▶ ABOUT THIS TASK
Transcribe exactly, and only, the lines from the one containing "Someone repainted the" through the last line of the data.

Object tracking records
━━━━━━━━━━━━━━━━━━━━

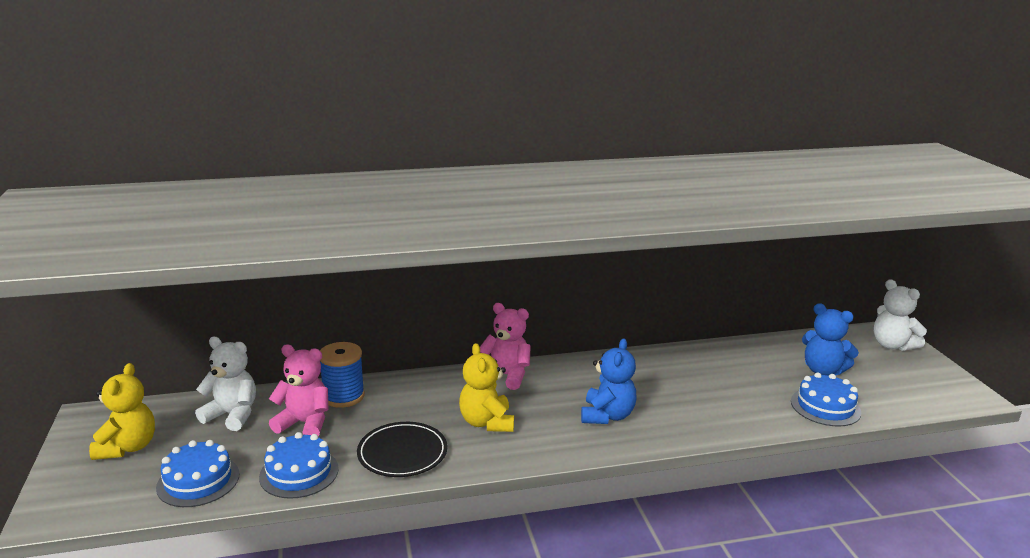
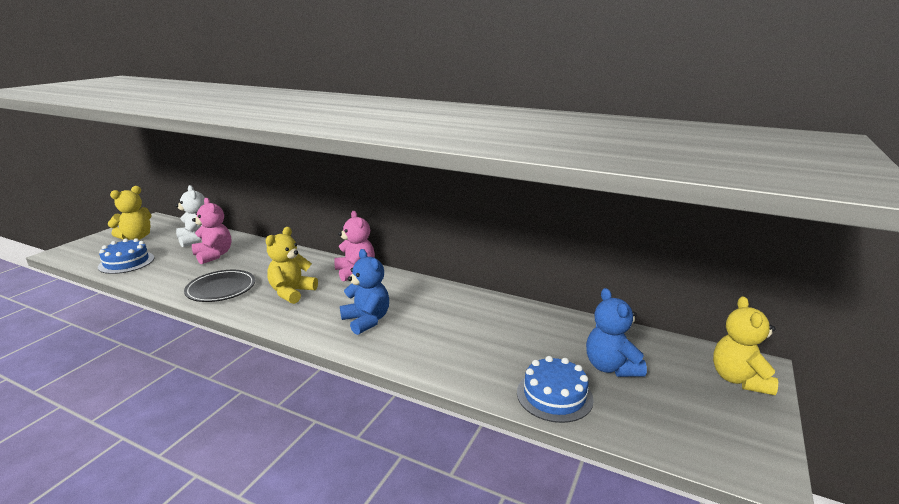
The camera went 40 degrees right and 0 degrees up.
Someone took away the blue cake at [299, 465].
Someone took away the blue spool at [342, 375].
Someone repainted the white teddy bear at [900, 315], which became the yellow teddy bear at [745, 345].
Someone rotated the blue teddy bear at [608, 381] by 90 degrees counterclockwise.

━━━━━━━━━━━━━━━━━━━━

▶ ANSWER TO THE PROBLEM
Someone repainted the white teddy bear at [900, 315], which became the yellow teddy bear at [745, 345].
Someone rotated the blue teddy bear at [608, 381] by 90 degrees counterclockwise.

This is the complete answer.